- [What to produce]:
Copy each line from the entries that the word "white" appears in.

═════ Dataset records ═════

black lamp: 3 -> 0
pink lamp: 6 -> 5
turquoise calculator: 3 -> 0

═════
═════ Dataset records ═════

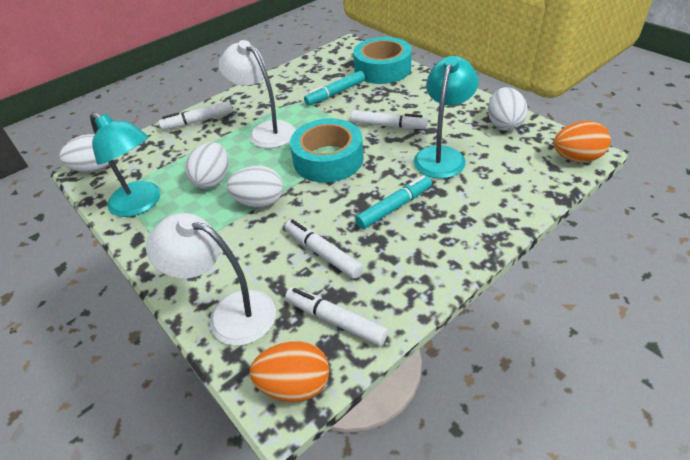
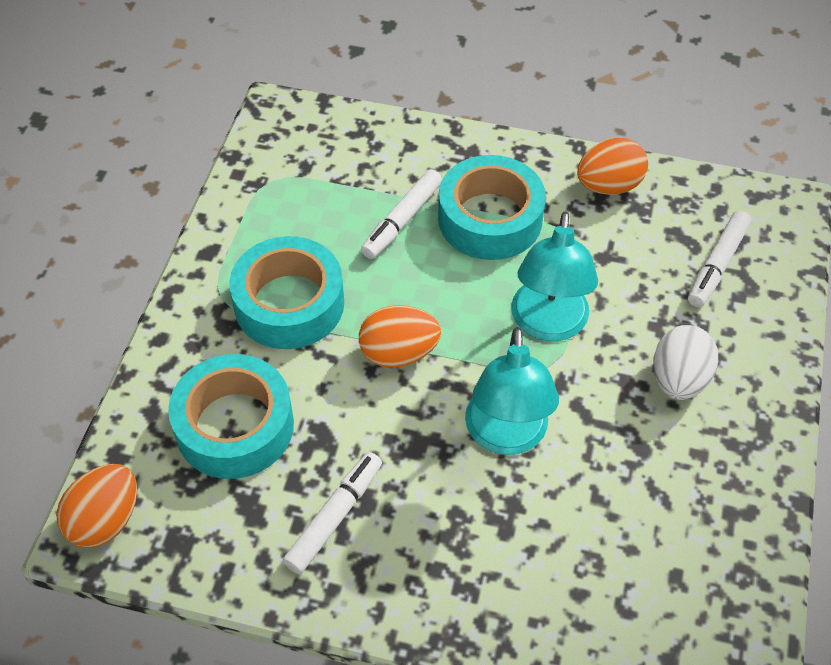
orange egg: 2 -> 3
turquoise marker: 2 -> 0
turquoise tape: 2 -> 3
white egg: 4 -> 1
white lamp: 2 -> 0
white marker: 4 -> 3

═════

- [Response to the task]:
white egg: 4 -> 1
white lamp: 2 -> 0
white marker: 4 -> 3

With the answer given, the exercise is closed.